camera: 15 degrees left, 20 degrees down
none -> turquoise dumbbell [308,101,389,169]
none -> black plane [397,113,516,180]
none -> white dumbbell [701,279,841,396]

INSTRUCTIONS TO FOLLOW: What is needed is a verbatim copy of the data, complete from first line to last.

RESULT OF THIS EXERCISE:
camera: 15 degrees left, 20 degrees down
none -> turquoise dumbbell [308,101,389,169]
none -> black plane [397,113,516,180]
none -> white dumbbell [701,279,841,396]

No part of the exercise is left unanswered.